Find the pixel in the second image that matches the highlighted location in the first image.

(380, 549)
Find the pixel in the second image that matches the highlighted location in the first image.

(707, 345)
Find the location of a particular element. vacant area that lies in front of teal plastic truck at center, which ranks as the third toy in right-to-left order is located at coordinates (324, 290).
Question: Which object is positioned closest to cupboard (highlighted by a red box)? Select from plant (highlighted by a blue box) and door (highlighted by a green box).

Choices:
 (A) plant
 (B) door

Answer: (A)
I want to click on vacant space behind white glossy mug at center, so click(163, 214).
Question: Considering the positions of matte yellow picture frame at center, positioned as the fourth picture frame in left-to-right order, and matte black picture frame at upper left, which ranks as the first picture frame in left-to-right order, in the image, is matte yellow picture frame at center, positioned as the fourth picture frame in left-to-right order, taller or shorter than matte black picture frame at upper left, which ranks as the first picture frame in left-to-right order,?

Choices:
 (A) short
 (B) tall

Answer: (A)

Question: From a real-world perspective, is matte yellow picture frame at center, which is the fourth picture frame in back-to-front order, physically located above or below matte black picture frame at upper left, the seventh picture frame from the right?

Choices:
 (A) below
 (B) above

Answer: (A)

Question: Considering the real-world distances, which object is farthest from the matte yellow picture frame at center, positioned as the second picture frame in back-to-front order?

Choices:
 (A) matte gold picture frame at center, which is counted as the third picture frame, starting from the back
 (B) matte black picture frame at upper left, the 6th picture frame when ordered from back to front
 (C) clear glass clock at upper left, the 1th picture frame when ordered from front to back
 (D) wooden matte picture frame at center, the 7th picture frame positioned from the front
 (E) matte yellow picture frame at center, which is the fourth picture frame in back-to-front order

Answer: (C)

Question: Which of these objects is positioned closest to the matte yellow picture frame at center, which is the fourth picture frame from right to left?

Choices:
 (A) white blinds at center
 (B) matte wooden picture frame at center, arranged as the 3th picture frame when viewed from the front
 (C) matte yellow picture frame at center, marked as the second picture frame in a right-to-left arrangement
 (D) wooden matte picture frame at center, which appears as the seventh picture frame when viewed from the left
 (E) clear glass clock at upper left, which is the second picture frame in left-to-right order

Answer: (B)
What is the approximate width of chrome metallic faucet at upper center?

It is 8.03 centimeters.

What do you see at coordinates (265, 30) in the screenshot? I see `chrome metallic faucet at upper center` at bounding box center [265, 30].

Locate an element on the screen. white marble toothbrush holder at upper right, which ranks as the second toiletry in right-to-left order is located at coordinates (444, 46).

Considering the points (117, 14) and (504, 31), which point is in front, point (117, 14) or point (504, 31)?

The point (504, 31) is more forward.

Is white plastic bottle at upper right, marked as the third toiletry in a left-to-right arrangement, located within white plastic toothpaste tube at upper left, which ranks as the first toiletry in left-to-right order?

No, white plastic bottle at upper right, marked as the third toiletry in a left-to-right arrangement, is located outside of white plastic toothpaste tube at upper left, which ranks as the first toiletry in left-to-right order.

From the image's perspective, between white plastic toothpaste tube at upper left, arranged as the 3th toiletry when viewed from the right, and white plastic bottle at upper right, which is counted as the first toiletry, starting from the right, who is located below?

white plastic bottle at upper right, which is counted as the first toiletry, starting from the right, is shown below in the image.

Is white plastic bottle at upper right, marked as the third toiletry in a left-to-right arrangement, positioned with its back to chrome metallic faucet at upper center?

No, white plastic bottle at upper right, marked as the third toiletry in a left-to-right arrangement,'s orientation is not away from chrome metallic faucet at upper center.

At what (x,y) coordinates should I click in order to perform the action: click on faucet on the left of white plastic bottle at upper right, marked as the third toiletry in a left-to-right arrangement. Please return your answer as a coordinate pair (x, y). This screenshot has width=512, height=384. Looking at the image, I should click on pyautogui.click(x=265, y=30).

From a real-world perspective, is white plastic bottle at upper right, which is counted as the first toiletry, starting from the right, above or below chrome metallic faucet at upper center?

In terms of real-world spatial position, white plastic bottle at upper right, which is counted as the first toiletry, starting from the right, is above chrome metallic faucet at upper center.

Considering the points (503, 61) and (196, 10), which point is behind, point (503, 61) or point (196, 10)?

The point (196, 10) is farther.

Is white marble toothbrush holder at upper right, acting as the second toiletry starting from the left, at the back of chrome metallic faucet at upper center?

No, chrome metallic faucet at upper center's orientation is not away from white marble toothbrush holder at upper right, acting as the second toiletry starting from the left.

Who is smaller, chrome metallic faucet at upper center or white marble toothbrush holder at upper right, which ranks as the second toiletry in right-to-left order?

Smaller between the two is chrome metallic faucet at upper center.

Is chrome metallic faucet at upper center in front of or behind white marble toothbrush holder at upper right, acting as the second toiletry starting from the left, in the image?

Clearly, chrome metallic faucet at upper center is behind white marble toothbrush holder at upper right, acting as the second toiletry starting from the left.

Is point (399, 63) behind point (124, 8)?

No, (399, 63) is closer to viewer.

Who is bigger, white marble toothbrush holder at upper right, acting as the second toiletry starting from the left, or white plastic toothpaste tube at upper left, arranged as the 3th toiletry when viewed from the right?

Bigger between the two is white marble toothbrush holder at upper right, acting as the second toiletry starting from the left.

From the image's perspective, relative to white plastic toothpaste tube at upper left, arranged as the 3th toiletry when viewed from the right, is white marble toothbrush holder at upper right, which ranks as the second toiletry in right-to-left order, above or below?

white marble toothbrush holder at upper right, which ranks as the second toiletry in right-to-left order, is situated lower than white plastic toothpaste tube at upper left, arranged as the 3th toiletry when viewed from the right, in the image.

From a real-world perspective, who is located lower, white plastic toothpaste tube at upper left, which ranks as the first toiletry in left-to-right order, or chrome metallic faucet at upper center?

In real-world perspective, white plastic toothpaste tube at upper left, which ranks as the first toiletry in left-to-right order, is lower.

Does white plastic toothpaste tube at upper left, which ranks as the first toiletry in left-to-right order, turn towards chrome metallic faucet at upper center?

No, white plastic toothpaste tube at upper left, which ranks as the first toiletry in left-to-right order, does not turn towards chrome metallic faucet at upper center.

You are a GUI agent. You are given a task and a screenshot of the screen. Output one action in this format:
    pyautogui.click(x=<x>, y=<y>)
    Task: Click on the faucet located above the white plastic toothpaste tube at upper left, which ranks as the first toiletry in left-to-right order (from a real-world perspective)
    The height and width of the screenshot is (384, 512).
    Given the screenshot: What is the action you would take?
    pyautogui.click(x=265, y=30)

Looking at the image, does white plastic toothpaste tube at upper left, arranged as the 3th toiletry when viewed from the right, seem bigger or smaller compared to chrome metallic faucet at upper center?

────────────────

**YOUR ASSIGNMENT**
Copy out all of the records above word for word.

**EXERCISE SOLUTION**
Find the pixel in the second image that matches the highlighted location in the first image.

(380, 549)
Find the pixel in the second image that matches the highlighted location in the first image.

(707, 345)
Find the location of a particular element. vacant area that lies in front of teal plastic truck at center, which ranks as the third toy in right-to-left order is located at coordinates (324, 290).
Question: Which object is positioned closest to cupboard (highlighted by a red box)? Select from plant (highlighted by a blue box) and door (highlighted by a green box).

Choices:
 (A) plant
 (B) door

Answer: (A)
I want to click on vacant space behind white glossy mug at center, so click(163, 214).
Question: Considering the positions of matte yellow picture frame at center, positioned as the fourth picture frame in left-to-right order, and matte black picture frame at upper left, which ranks as the first picture frame in left-to-right order, in the image, is matte yellow picture frame at center, positioned as the fourth picture frame in left-to-right order, taller or shorter than matte black picture frame at upper left, which ranks as the first picture frame in left-to-right order,?

Choices:
 (A) short
 (B) tall

Answer: (A)

Question: From a real-world perspective, is matte yellow picture frame at center, which is the fourth picture frame in back-to-front order, physically located above or below matte black picture frame at upper left, the seventh picture frame from the right?

Choices:
 (A) below
 (B) above

Answer: (A)

Question: Considering the real-world distances, which object is farthest from the matte yellow picture frame at center, positioned as the second picture frame in back-to-front order?

Choices:
 (A) matte gold picture frame at center, which is counted as the third picture frame, starting from the back
 (B) matte black picture frame at upper left, the 6th picture frame when ordered from back to front
 (C) clear glass clock at upper left, the 1th picture frame when ordered from front to back
 (D) wooden matte picture frame at center, the 7th picture frame positioned from the front
 (E) matte yellow picture frame at center, which is the fourth picture frame in back-to-front order

Answer: (C)

Question: Which of these objects is positioned closest to the matte yellow picture frame at center, which is the fourth picture frame from right to left?

Choices:
 (A) white blinds at center
 (B) matte wooden picture frame at center, arranged as the 3th picture frame when viewed from the front
 (C) matte yellow picture frame at center, marked as the second picture frame in a right-to-left arrangement
 (D) wooden matte picture frame at center, which appears as the seventh picture frame when viewed from the left
 (E) clear glass clock at upper left, which is the second picture frame in left-to-right order

Answer: (B)
What is the approximate width of chrome metallic faucet at upper center?

It is 8.03 centimeters.

What do you see at coordinates (265, 30) in the screenshot? I see `chrome metallic faucet at upper center` at bounding box center [265, 30].

Locate an element on the screen. white marble toothbrush holder at upper right, which ranks as the second toiletry in right-to-left order is located at coordinates (444, 46).

Considering the points (117, 14) and (504, 31), which point is in front, point (117, 14) or point (504, 31)?

The point (504, 31) is more forward.

Is white plastic bottle at upper right, marked as the third toiletry in a left-to-right arrangement, located within white plastic toothpaste tube at upper left, which ranks as the first toiletry in left-to-right order?

No, white plastic bottle at upper right, marked as the third toiletry in a left-to-right arrangement, is located outside of white plastic toothpaste tube at upper left, which ranks as the first toiletry in left-to-right order.

From the image's perspective, between white plastic toothpaste tube at upper left, arranged as the 3th toiletry when viewed from the right, and white plastic bottle at upper right, which is counted as the first toiletry, starting from the right, who is located below?

white plastic bottle at upper right, which is counted as the first toiletry, starting from the right, is shown below in the image.

Is white plastic bottle at upper right, marked as the third toiletry in a left-to-right arrangement, positioned with its back to chrome metallic faucet at upper center?

No, white plastic bottle at upper right, marked as the third toiletry in a left-to-right arrangement,'s orientation is not away from chrome metallic faucet at upper center.

At what (x,y) coordinates should I click in order to perform the action: click on faucet on the left of white plastic bottle at upper right, marked as the third toiletry in a left-to-right arrangement. Please return your answer as a coordinate pair (x, y). This screenshot has width=512, height=384. Looking at the image, I should click on pyautogui.click(x=265, y=30).

From a real-world perspective, is white plastic bottle at upper right, which is counted as the first toiletry, starting from the right, above or below chrome metallic faucet at upper center?

In terms of real-world spatial position, white plastic bottle at upper right, which is counted as the first toiletry, starting from the right, is above chrome metallic faucet at upper center.

Considering the points (503, 61) and (196, 10), which point is behind, point (503, 61) or point (196, 10)?

The point (196, 10) is farther.

Is white marble toothbrush holder at upper right, acting as the second toiletry starting from the left, at the back of chrome metallic faucet at upper center?

No, chrome metallic faucet at upper center's orientation is not away from white marble toothbrush holder at upper right, acting as the second toiletry starting from the left.

Who is smaller, chrome metallic faucet at upper center or white marble toothbrush holder at upper right, which ranks as the second toiletry in right-to-left order?

Smaller between the two is chrome metallic faucet at upper center.

Is chrome metallic faucet at upper center in front of or behind white marble toothbrush holder at upper right, acting as the second toiletry starting from the left, in the image?

Clearly, chrome metallic faucet at upper center is behind white marble toothbrush holder at upper right, acting as the second toiletry starting from the left.

Is point (399, 63) behind point (124, 8)?

No, (399, 63) is closer to viewer.

Who is bigger, white marble toothbrush holder at upper right, acting as the second toiletry starting from the left, or white plastic toothpaste tube at upper left, arranged as the 3th toiletry when viewed from the right?

Bigger between the two is white marble toothbrush holder at upper right, acting as the second toiletry starting from the left.

From the image's perspective, relative to white plastic toothpaste tube at upper left, arranged as the 3th toiletry when viewed from the right, is white marble toothbrush holder at upper right, which ranks as the second toiletry in right-to-left order, above or below?

white marble toothbrush holder at upper right, which ranks as the second toiletry in right-to-left order, is situated lower than white plastic toothpaste tube at upper left, arranged as the 3th toiletry when viewed from the right, in the image.

From a real-world perspective, who is located lower, white plastic toothpaste tube at upper left, which ranks as the first toiletry in left-to-right order, or chrome metallic faucet at upper center?

In real-world perspective, white plastic toothpaste tube at upper left, which ranks as the first toiletry in left-to-right order, is lower.

Does white plastic toothpaste tube at upper left, which ranks as the first toiletry in left-to-right order, turn towards chrome metallic faucet at upper center?

No, white plastic toothpaste tube at upper left, which ranks as the first toiletry in left-to-right order, does not turn towards chrome metallic faucet at upper center.

You are a GUI agent. You are given a task and a screenshot of the screen. Output one action in this format:
    pyautogui.click(x=<x>, y=<y>)
    Task: Click on the faucet located above the white plastic toothpaste tube at upper left, which ranks as the first toiletry in left-to-right order (from a real-world perspective)
    The height and width of the screenshot is (384, 512).
    Given the screenshot: What is the action you would take?
    pyautogui.click(x=265, y=30)

Looking at the image, does white plastic toothpaste tube at upper left, arranged as the 3th toiletry when viewed from the right, seem bigger or smaller compared to chrome metallic faucet at upper center?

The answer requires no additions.